| EXERCISE DIRECTIONS |
Find each line in the items below that contains the string "kern" and copy that line in full. Case counts.

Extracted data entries
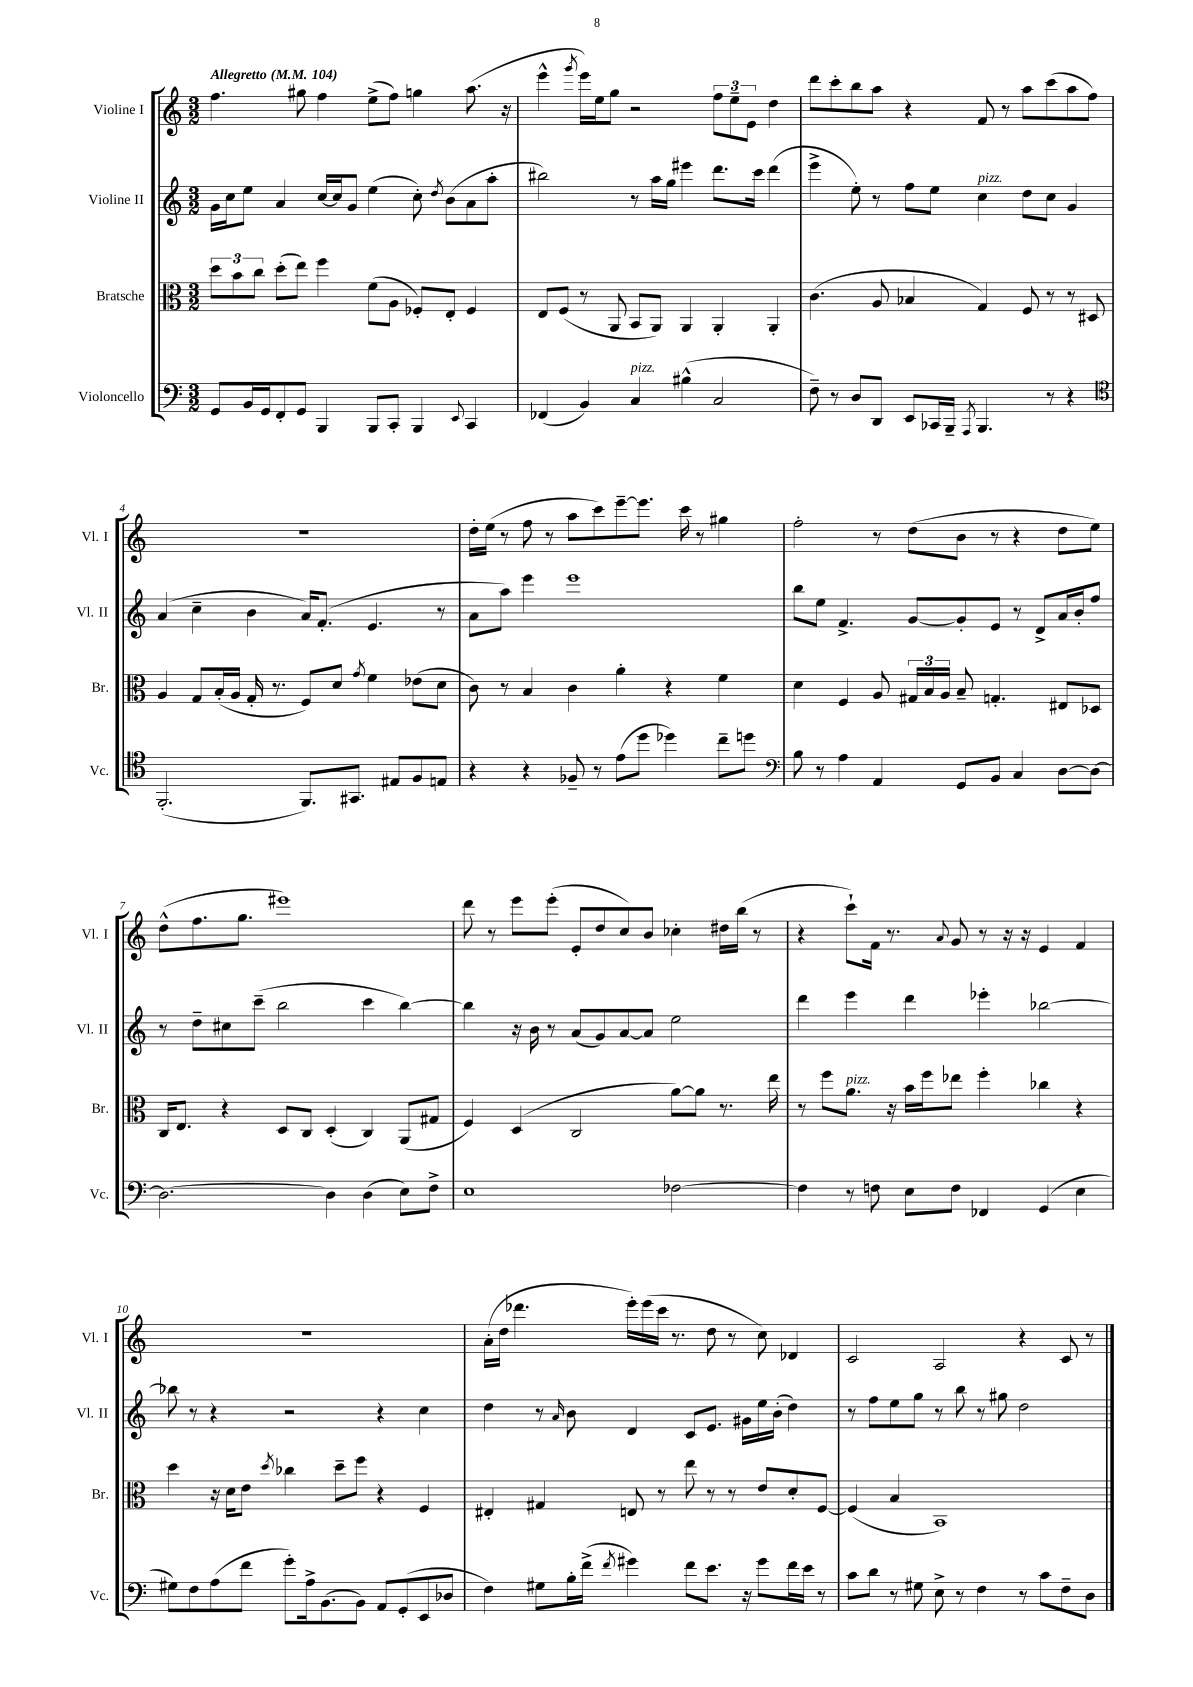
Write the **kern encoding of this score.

**kern	**kern	**kern	**kern
*staff4	*staff3	*staff2	*staff1
*clefF4	*clefC3	*clefG2	*clefG2
*k[]	*k[]	*k[]	*k[]
*M3/2	*M3/2	*M3/2	*M3/2
*MM104	*MM104	*MM104	*MM104
8GG	12dd	16g	4.ff
.	.	16cc	.
.	12b	.	.
16BB	.	8ee	.
.	12cc	.	.
16GG	.	.	.
8FF'	(8dd'	4a	.
8GG	8ee)	.	8gg#
4BBB	4ff	[16cc	4ff
.	.	16cc]	.
.	.	8g	.
8BBB	(8f	(4ee	(8ee^
8CC'	8A	.	8ff)
4BBB	8F-')	8cc')	4gg
.	.	8qdd	.
.	8E'	(8b	.
8qqEE	.	.	.
4CC	4F-	8a	(8.aa
.	.	8aa'	.
.	.	.	16r
=	=	=	=
(4FF-	8E	2bb#)	4eee^^
.	(8F	.	.
.	.	.	8qggg
4BB)	8r	.	16eee)
.	.	.	16ee
.	8AA	.	8gg
4C	8BB	8r	2r
.	8AA)	16aa	.
.	.	16gg	.
(4B#^^	4AA	4eee#	.
2C	4AA'	8.ddd	12ff
.	.	.	12ee~
.	.	.	12e
.	.	16ccc	.
.	4AA'	(4ddd	4dd
=	=	=	=
8F~)	(4.c	4eee^	8ddd
8r	.	.	8ccc'
8D	.	8ee')	8bb
8DD	8A	8r	8aa
8EE	4B-	8ff	4r
16CC-	.	8ee	.
16BBB~	.	.	.
8qAAA	.	.	.
4.BBB	4G)	4cc	8f
.	.	.	8r
.	8F	8dd	8aa
8r	8r	8cc	(8ccc
4r	8r	4g	8aa
.	8D#	.	8ff)
=	=	=	=
*clefC4	*	*	*
(2.FF'	4A	(4a	1.r
.	8G	4cc~	.
.	(16B'	.	.
.	16A	.	.
.	16G'	4b	.
.	8.r	.	.
8.FF)	8F)	16a)	.
.	.	(8.f'	.
.	8d	.	.
8.GG#	.	.	.
.	8qg	.	.
.	4f	4.e	.
8E#	.	.	.
8F	(8e-	.	.
8E	8d	8r	.
=	=	=	=
4r	8c)	8a	16dd'
.	.	.	(16ee
.	8r	8aa)	8r
4r	4B	4eee	8ff
.	.	.	8r
8F-~	4c	1eee	8aa
8r	.	.	8ccc)
(8e	4a'	.	[8eee~
8dd	.	.	8.eee]
4dd-)	4r	.	.
.	.	.	16ccc
.	.	.	8r
8cc~	4f	.	4gg#
8dd	.	.	.
=	=	=	=
*clefF4	*	*	*
8B	4d	8bb	2ff'
8r	.	8ee	.
4A	4F	4.f^	.
4AA	8A	.	8r
.	24G#	[8g	(8dd
.	24B	.	.
.	24A	.	.
8GG	8B~	8g']	8b
8BB	4.G'	8e	8r
4C	.	8r	4r
.	.	8d^	.
[8D	8E#	16a	8dd
.	.	16b'	.
8D_	8D-	8ff	8ee)
=	=	=	=
2.D_	16C	8r	(8dd^^
.	8.E	.	.
.	.	8dd~	8.ff
.	4r	8cc#	.
.	.	.	8.gg
.	.	(8ccc~	.
.	8D	2bb	1eee#)
.	8C	.	.
4D]	(4D'	.	.
(4D	4C)	4ccc	.
8E)	(8AA	[4bb)	.
8F^	8G#	.	.
=	=	=	=
1E	4F)	4bb]	8ddd
.	.	.	8r
.	(4D	16r	8eee
.	.	16b	.
.	.	8r	(8eee'
.	2C	(8a	8e'
.	.	8g)	8dd
.	.	[8a	8cc)
.	.	8a]	8b
[2F-	[8a)	2ee	4cc-'
.	8a]	.	.
.	8.r	.	16dd#
.	.	.	(16bb
.	.	.	8r
.	16ee	.	.
=	=	=	=
4F-]	8r	4ddd	4r
.	8ff	.	.
8r	8.a	4eee	8ccc`)
8F	.	.	16f
.	16r	.	8.r
8E	16b	4ddd	.
.	16ff	.	.
.	.	.	8qqa
8F	8ee-	.	8g
4FF-	4ff'	4eee-'	8r
.	.	.	16r
.	.	.	16r
(4GG	4cc-	[2bb-	4e
4E	4r	.	4f
=	=	=	=
8G#)	4dd	8bb-]	1.r
8F	.	8r	.
(8A	16r	4r	.
.	16d	.	.
8f	8e	.	.
.	8qdd	.	.
8g')	4cc-	2r	.
16A^	.	.	.
(8.BB	.	.	.
.	8dd~	.	.
8BB)	8ff	.	.
8AA	4r	4r	.
(8GG'	.	.	.
8EE	4F	4cc	.
8D-	.	.	.
=	=	=	=
4F)	4E#'	4dd	(16a'
.	.	.	16dd
.	.	.	4.ddd-
8G#	4G#	8r	.
.	.	16qqa	.
16B'	.	8b	.
(16f^	.	.	.
8qf	.	.	.
4g#)	8E	4d	16eee')
.	.	.	(16eee
.	8r	.	16ccc
.	.	.	8.r
8f	8ee	8c	.
8.e	8r	8.e	8dd
.	8r	.	8r
16r	.	16g#	.
8g#	8e	16ee	8cc)
.	.	(16b'	.
16f	8d'	4dd)	4d-
16e	.	.	.
8r	[8F	.	.
=	=	=	=
8c	(4F]	8r	2c
8d	.	8ff	.
8r	4B	8ee	.
8G#	.	8gg	.
8E^	1BB)	8r	2A
8r	.	8bb	.
4F	.	8r	.
.	.	8gg#	.
8r	.	2dd	4r
8c	.	.	.
8F~	.	.	8c
8D	.	.	8r
==	==	==	==
*-	*-	*-	*-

| COMPLETE OUTPUT |
Write the **kern encoding of this score.
**kern	**kern	**kern	**kern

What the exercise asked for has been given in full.